| Items listed in a dataset |
________________________

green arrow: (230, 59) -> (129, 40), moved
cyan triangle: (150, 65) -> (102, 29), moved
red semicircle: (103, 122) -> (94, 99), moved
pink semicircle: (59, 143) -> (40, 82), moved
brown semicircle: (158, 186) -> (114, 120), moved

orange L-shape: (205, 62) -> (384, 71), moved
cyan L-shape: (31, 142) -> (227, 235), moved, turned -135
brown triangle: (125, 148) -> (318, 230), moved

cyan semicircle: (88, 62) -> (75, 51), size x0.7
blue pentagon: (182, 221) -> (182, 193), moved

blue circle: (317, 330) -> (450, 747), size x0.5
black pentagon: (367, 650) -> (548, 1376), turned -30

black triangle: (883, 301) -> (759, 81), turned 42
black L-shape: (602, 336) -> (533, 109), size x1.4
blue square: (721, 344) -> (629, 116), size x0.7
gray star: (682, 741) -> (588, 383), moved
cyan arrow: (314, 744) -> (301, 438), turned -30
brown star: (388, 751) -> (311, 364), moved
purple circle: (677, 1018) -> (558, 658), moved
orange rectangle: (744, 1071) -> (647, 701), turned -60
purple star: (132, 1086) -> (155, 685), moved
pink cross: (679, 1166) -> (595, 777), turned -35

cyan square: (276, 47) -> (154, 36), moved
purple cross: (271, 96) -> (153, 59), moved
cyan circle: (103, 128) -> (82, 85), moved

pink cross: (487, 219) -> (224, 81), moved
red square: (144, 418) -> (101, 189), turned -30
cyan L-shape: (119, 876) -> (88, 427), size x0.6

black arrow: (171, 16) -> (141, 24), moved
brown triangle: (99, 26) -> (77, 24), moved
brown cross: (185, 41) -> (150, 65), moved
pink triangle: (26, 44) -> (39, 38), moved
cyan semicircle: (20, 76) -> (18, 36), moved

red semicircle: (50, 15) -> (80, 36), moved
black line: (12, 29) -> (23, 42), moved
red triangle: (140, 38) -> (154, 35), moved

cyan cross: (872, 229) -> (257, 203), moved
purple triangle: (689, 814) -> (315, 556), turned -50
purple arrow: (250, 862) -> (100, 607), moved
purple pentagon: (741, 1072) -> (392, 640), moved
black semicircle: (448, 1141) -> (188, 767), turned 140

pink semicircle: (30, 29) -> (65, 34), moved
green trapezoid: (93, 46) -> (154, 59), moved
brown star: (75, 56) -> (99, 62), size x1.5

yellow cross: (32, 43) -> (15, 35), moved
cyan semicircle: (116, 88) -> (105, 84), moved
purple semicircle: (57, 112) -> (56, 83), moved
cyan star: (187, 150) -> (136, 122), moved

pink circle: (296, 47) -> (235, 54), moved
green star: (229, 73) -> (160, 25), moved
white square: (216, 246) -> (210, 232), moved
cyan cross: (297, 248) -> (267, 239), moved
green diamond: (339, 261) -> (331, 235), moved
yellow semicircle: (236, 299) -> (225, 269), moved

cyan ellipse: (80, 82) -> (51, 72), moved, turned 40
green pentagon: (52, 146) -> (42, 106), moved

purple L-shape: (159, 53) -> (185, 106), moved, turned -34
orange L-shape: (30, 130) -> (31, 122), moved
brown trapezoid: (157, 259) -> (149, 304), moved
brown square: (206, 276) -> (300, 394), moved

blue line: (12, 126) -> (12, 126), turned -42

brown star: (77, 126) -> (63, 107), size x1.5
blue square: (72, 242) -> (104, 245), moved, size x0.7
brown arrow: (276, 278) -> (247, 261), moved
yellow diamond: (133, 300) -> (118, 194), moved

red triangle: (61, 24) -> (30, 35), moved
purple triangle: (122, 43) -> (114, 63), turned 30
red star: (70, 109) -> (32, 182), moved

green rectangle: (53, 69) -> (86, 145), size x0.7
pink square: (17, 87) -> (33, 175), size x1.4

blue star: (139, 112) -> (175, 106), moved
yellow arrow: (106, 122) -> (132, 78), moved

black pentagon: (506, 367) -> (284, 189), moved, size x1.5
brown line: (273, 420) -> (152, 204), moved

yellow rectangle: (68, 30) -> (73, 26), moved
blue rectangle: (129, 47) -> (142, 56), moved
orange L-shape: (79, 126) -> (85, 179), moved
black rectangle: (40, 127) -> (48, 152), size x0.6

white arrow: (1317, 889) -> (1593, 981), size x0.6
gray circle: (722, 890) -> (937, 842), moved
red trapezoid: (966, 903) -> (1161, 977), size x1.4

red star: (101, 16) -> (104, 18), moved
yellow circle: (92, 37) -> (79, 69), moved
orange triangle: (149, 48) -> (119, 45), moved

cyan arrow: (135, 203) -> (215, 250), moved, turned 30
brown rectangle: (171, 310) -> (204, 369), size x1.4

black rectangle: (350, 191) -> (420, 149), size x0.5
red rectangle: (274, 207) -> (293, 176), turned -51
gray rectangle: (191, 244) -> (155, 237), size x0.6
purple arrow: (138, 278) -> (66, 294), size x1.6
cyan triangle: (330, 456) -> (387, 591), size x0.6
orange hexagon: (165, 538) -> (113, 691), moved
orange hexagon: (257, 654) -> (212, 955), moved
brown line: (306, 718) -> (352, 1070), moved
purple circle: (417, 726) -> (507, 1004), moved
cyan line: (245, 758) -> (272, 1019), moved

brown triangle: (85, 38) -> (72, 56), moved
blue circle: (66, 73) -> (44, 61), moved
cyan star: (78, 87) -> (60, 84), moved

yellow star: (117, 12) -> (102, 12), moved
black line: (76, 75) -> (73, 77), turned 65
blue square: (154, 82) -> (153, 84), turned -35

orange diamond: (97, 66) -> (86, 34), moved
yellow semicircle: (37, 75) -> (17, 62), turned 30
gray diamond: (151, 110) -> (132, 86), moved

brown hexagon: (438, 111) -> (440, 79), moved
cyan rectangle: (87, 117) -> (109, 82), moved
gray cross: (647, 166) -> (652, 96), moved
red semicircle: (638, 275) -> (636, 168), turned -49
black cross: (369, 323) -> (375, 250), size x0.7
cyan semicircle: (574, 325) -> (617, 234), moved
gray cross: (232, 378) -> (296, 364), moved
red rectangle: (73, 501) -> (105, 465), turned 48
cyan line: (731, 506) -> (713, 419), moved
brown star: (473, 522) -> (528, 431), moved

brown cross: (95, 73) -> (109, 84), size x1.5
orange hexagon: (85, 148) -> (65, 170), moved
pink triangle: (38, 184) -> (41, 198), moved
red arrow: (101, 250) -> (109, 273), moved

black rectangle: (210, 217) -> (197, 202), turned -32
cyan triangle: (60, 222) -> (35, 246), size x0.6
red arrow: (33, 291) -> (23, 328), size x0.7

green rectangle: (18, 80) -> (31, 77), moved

________________________

Say only how many lines above contain "pentagon", with no other words.

5